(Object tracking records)
***

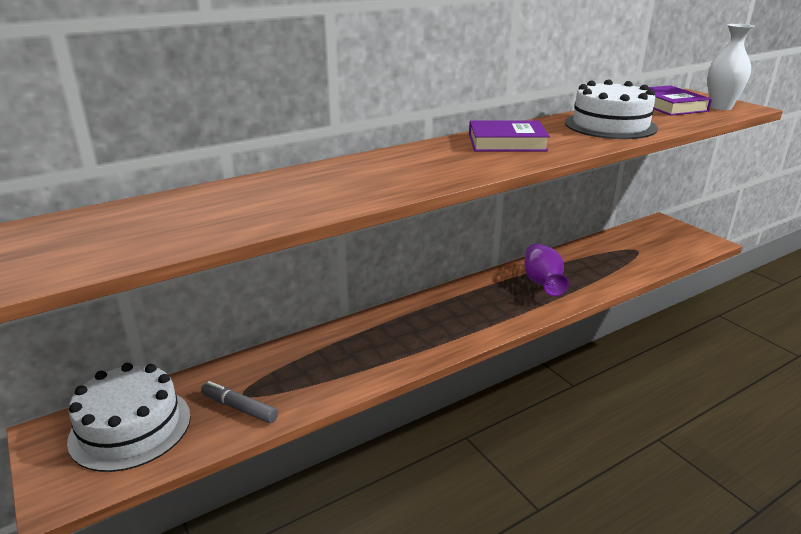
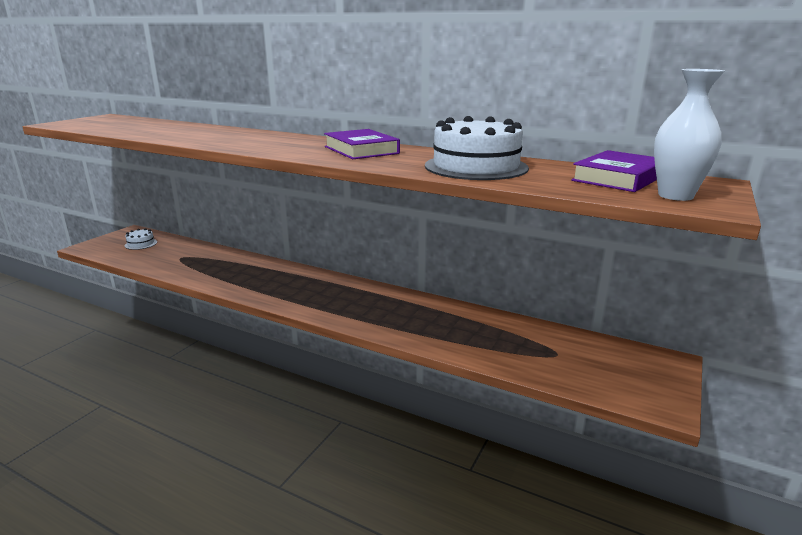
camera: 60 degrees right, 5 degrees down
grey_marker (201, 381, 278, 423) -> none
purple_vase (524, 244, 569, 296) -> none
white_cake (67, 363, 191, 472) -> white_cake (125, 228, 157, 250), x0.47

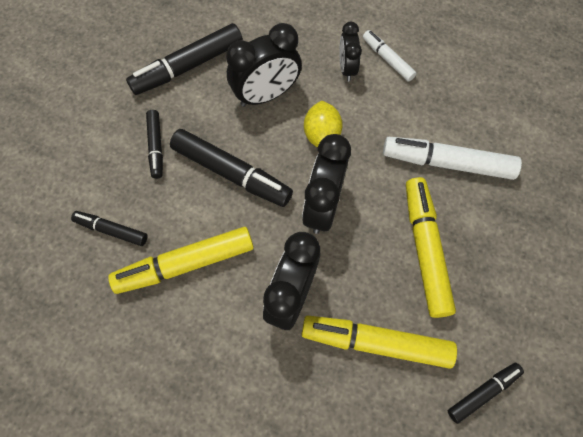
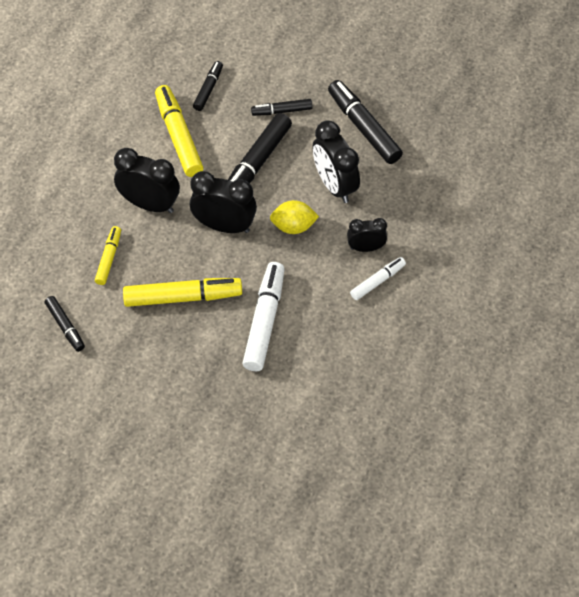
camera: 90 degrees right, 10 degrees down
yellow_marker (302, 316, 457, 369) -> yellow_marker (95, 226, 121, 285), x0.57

***

**Task:**
All entries, top to bottom, should be retyped exactly; the pictures should not be.

**Exercise result:**
camera: 60 degrees right, 5 degrees down
grey_marker (201, 381, 278, 423) -> none
purple_vase (524, 244, 569, 296) -> none
white_cake (67, 363, 191, 472) -> white_cake (125, 228, 157, 250), x0.47

camera: 90 degrees right, 10 degrees down
yellow_marker (302, 316, 457, 369) -> yellow_marker (95, 226, 121, 285), x0.57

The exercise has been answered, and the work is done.